WORK TO BE COMPLETED: Transcribe each entry below exactly. Pictures do not go in the copy.

Multi-step shape edit data:
- - -

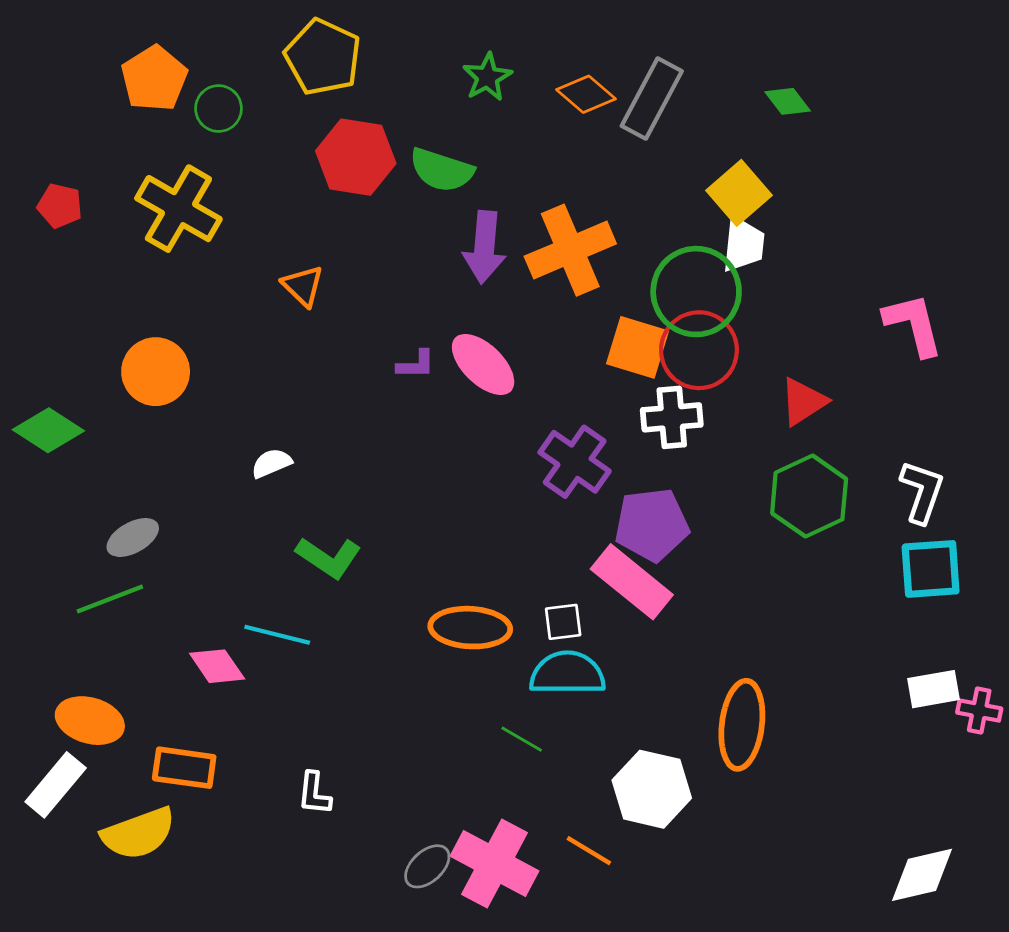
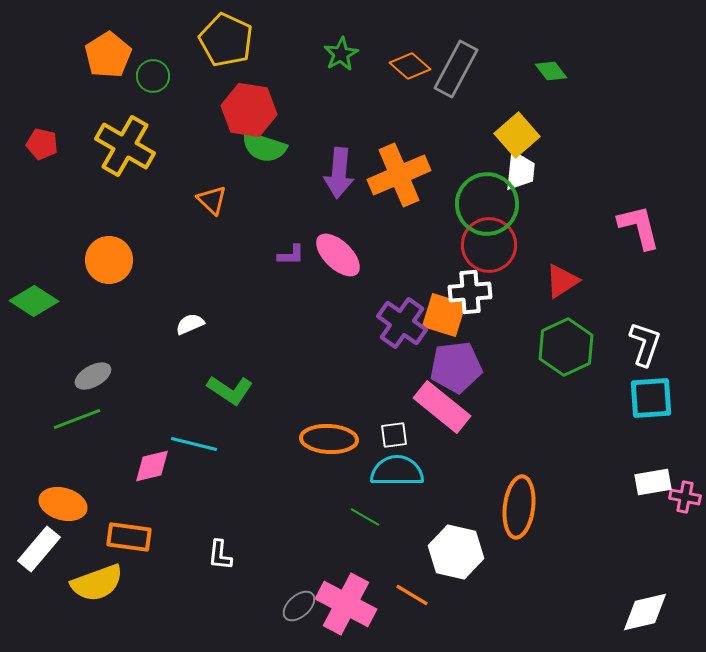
green semicircle: (442, 170) -> (264, 147), moved
orange square: (637, 347) -> (444, 315), moved
pink diamond: (217, 666) -> (152, 466), turned -69

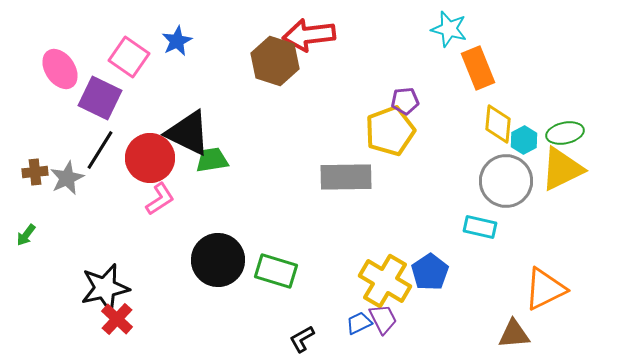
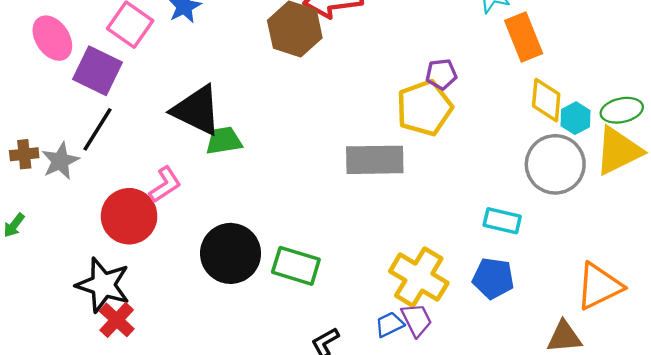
red circle: (150, 158) -> (129, 216), moved
cyan rectangle: (480, 227) -> (502, 221), moved
blue pentagon: (430, 272) -> (493, 278), moved, turned -30
black star: (105, 288) -> (103, 285), turned 30

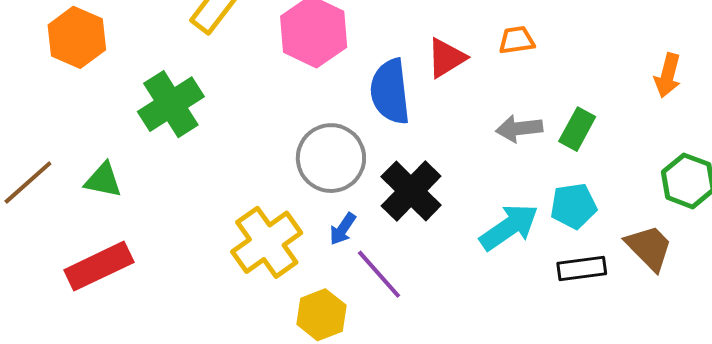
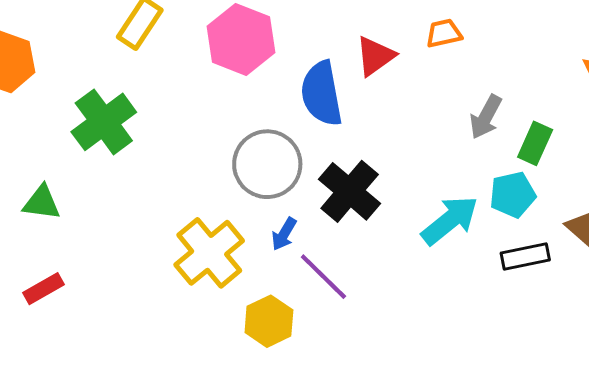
gray arrow: (519, 128) -> (486, 117), moved, turned -51
green rectangle: (577, 129) -> (535, 143), moved
red rectangle: (99, 266) -> (44, 289), size x0.6

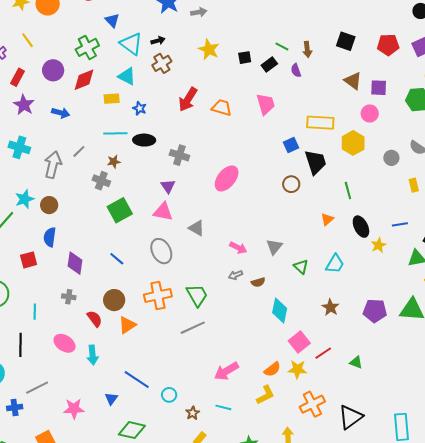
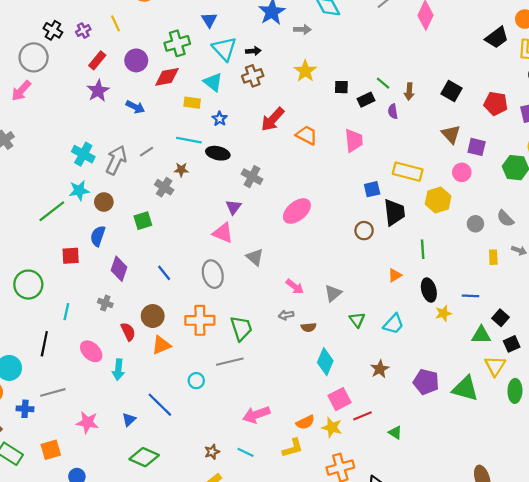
cyan cross: (19, 147) -> (83, 154), moved
green square: (120, 210) -> (143, 221), moved, size x0.7
cyan circle: (169, 395) -> (196, 381), moved

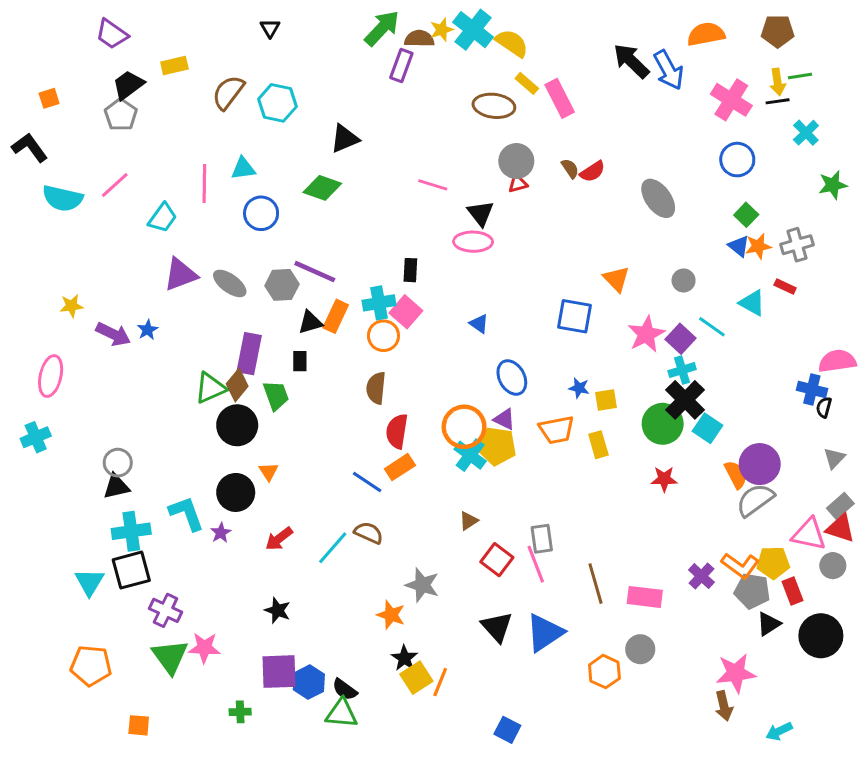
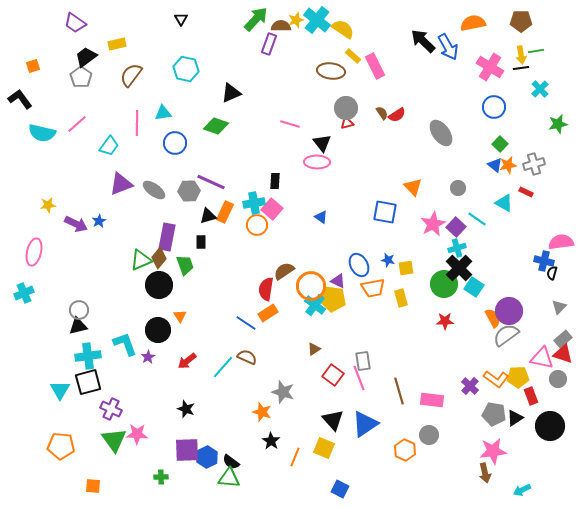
brown semicircle: (228, 92) -> (131, 75), moved
blue ellipse: (512, 378) -> (359, 265), moved
brown semicircle: (376, 388) -> (284, 271), moved, turned 50
gray pentagon: (752, 591) -> (494, 414), moved
yellow square: (416, 678) -> (324, 448), moved, turned -35

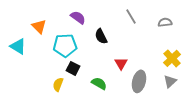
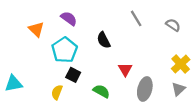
purple semicircle: (78, 17) -> (69, 18), moved
gray semicircle: (165, 22) -> (173, 25), turned 40
cyan pentagon: (65, 45) -> (65, 50), turned -30
cyan triangle: (18, 46) -> (13, 84), moved, turned -42

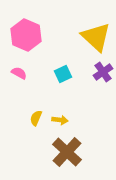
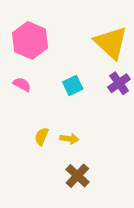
brown cross: (67, 152) -> (77, 176), size x0.7

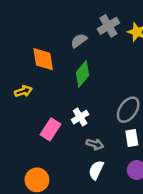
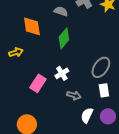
gray semicircle: (79, 41) -> (61, 11), turned 56
white semicircle: (96, 170) -> (87, 115), moved

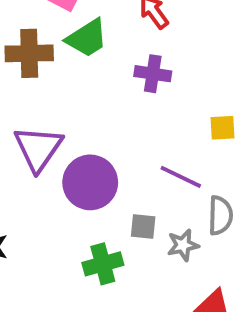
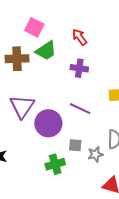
purple line: (181, 177) -> (80, 109), moved

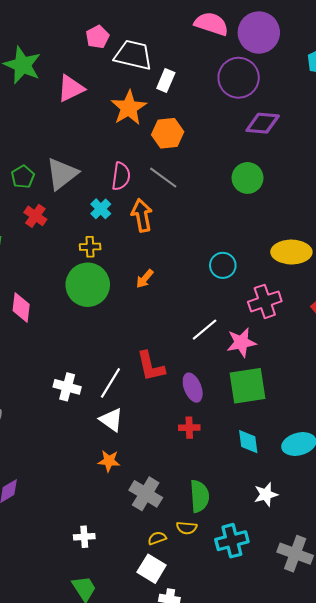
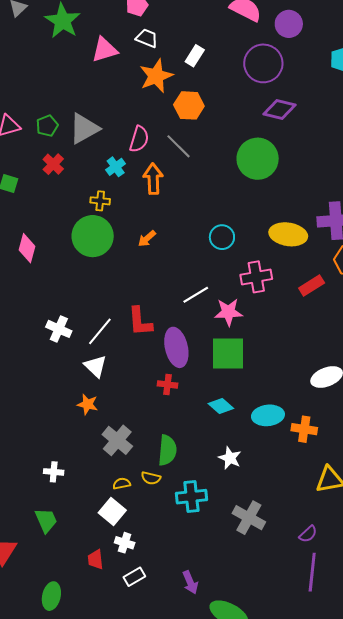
purple circle: (259, 32) -> (289, 24), size x0.7
white trapezoid: (133, 55) -> (147, 38), moved, size x0.6
green circle: (248, 178) -> (258, 159), size x1.4
purple ellipse: (193, 388) -> (176, 347), size x1.4
cyan diamond: (248, 442) -> (221, 406), turned -50
white star: (266, 494) -> (230, 458), turned 30

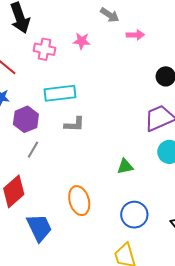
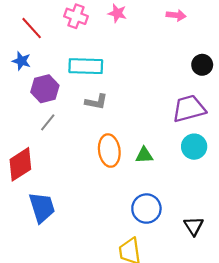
orange ellipse: (79, 201) -> (109, 151), moved

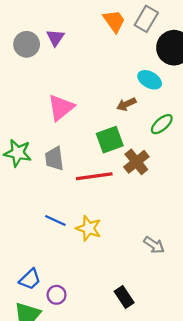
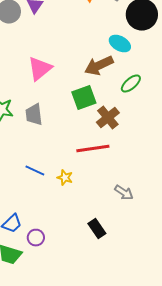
brown arrow: (126, 104) -> (99, 66), size x1.6
red line: (94, 176) -> (93, 149), moved
yellow star: (89, 228) -> (65, 178), size x0.7
black rectangle: (124, 297) -> (97, 229), moved

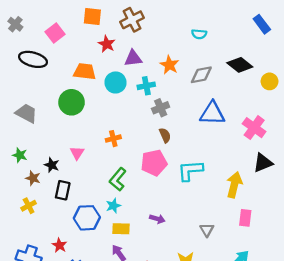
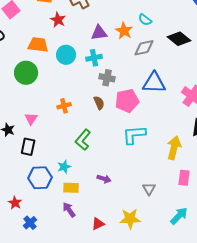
cyan semicircle: (199, 34) -> (145, 20), moved, turned 32
purple triangle: (133, 58) -> (99, 33), moved
orange star: (169, 65) -> (124, 31), moved
gray cross: (161, 108) -> (107, 78), turned 35
brown semicircle: (165, 135) -> (99, 103), moved
pink pentagon: (154, 163) -> (127, 101), moved
green L-shape: (118, 179) -> (83, 140), moved
black rectangle: (63, 190) -> (28, 147), moved

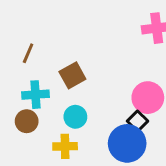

- - -

RESULT OF THE TASK:
green semicircle: (442, 170) -> (264, 147), moved
orange square: (637, 347) -> (444, 315), moved
pink diamond: (217, 666) -> (152, 466), turned -69

red circle: (150, 158) -> (129, 216), moved
cyan rectangle: (480, 227) -> (502, 221), moved
blue pentagon: (430, 272) -> (493, 278), moved, turned -30
black star: (105, 288) -> (103, 285), turned 30

gray arrow: (519, 128) -> (486, 117), moved, turned -51
green rectangle: (577, 129) -> (535, 143), moved
red rectangle: (99, 266) -> (44, 289), size x0.6

cyan cross: (19, 147) -> (83, 154), moved
green square: (120, 210) -> (143, 221), moved, size x0.7
cyan circle: (169, 395) -> (196, 381), moved

brown semicircle: (228, 92) -> (131, 75), moved
blue ellipse: (512, 378) -> (359, 265), moved
brown semicircle: (376, 388) -> (284, 271), moved, turned 50
gray pentagon: (752, 591) -> (494, 414), moved
yellow square: (416, 678) -> (324, 448), moved, turned -35

purple semicircle: (78, 17) -> (69, 18), moved
gray semicircle: (165, 22) -> (173, 25), turned 40
cyan pentagon: (65, 45) -> (65, 50), turned -30
cyan triangle: (18, 46) -> (13, 84), moved, turned -42

brown cross: (67, 152) -> (77, 176), size x0.7

gray semicircle: (79, 41) -> (61, 11), turned 56
white semicircle: (96, 170) -> (87, 115), moved

purple line: (181, 177) -> (80, 109), moved

purple circle: (259, 32) -> (289, 24), size x0.7
white trapezoid: (133, 55) -> (147, 38), moved, size x0.6
green circle: (248, 178) -> (258, 159), size x1.4
purple ellipse: (193, 388) -> (176, 347), size x1.4
cyan diamond: (248, 442) -> (221, 406), turned -50
white star: (266, 494) -> (230, 458), turned 30

orange ellipse: (79, 201) -> (109, 151), moved

brown arrow: (126, 104) -> (99, 66), size x1.6
red line: (94, 176) -> (93, 149), moved
yellow star: (89, 228) -> (65, 178), size x0.7
black rectangle: (124, 297) -> (97, 229), moved

cyan semicircle: (199, 34) -> (145, 20), moved, turned 32
purple triangle: (133, 58) -> (99, 33), moved
orange star: (169, 65) -> (124, 31), moved
gray cross: (161, 108) -> (107, 78), turned 35
brown semicircle: (165, 135) -> (99, 103), moved
pink pentagon: (154, 163) -> (127, 101), moved
green L-shape: (118, 179) -> (83, 140), moved
black rectangle: (63, 190) -> (28, 147), moved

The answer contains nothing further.